┌─ Data extract

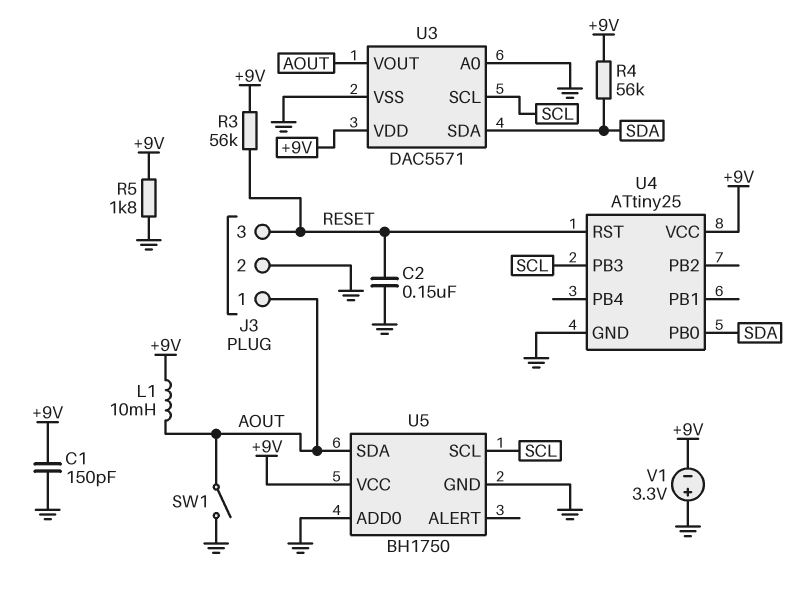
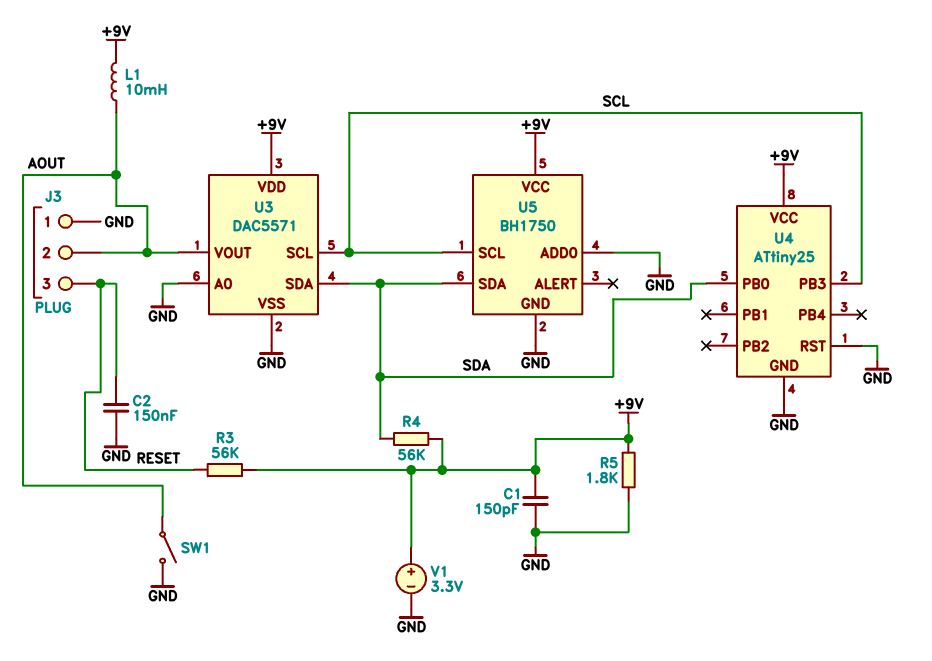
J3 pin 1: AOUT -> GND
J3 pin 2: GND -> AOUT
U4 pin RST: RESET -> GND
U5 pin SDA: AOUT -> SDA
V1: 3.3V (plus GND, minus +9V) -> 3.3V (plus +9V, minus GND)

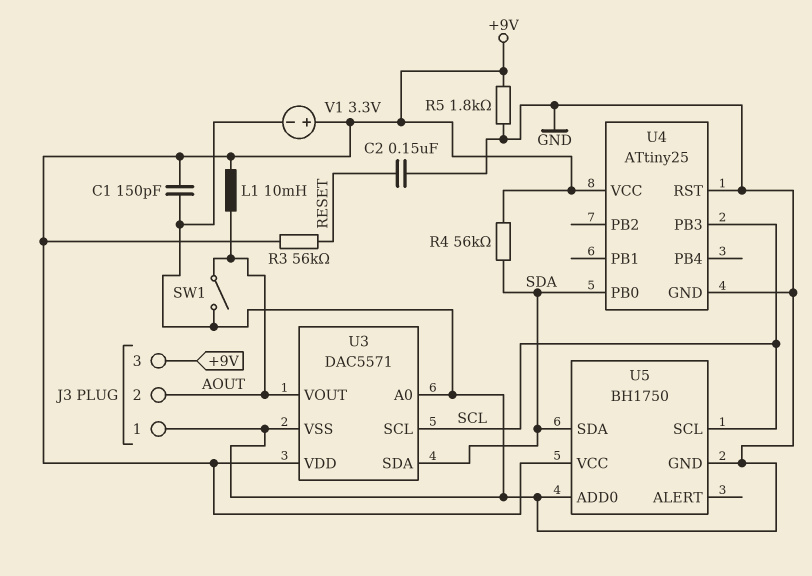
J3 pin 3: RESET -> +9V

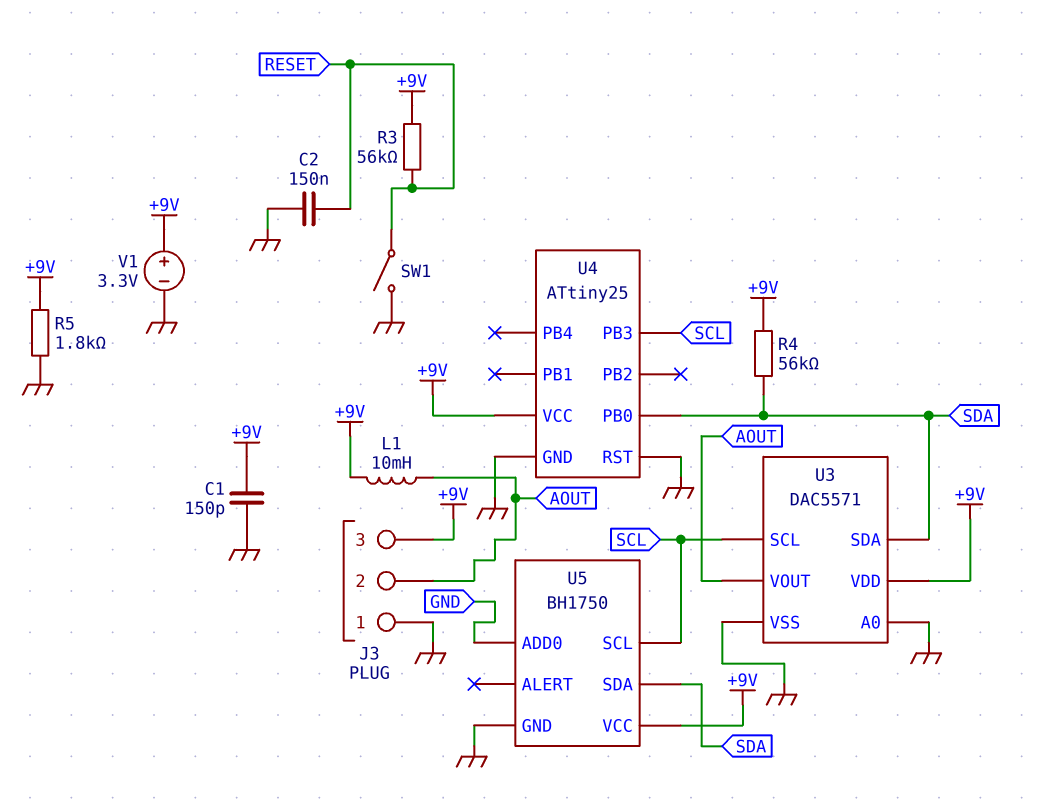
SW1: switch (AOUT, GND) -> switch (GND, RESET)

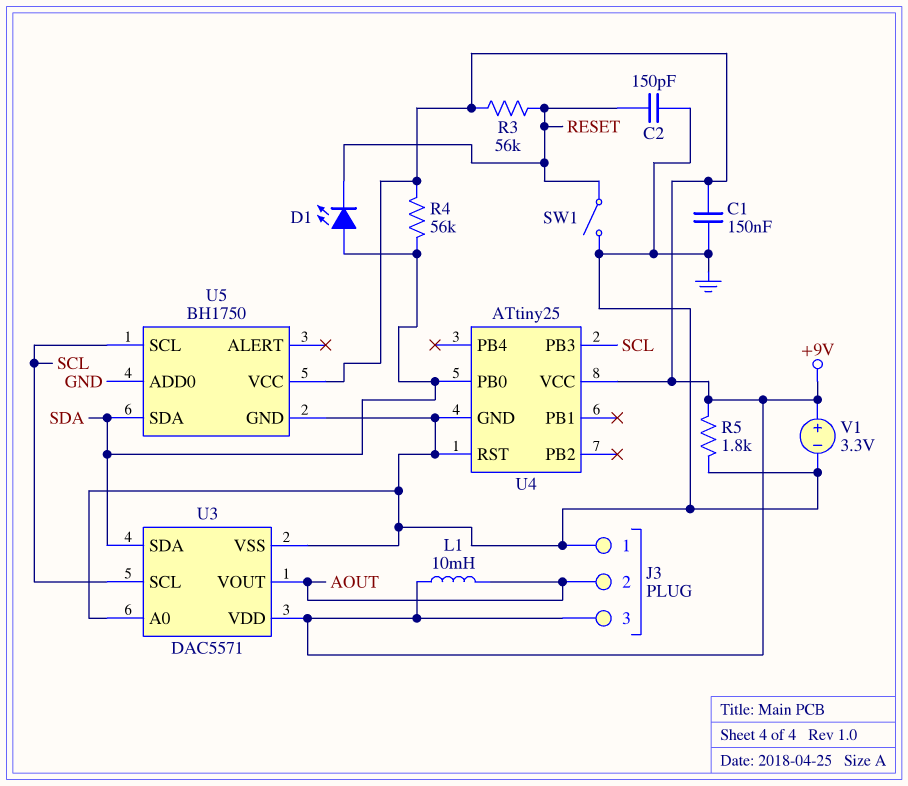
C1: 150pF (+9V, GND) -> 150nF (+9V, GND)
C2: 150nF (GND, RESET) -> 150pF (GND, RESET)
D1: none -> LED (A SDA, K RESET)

└─

* _Task prompt_
Count each line of the listing above that holds the string "AOUT", and state that count without anything added.

* _Your response_
4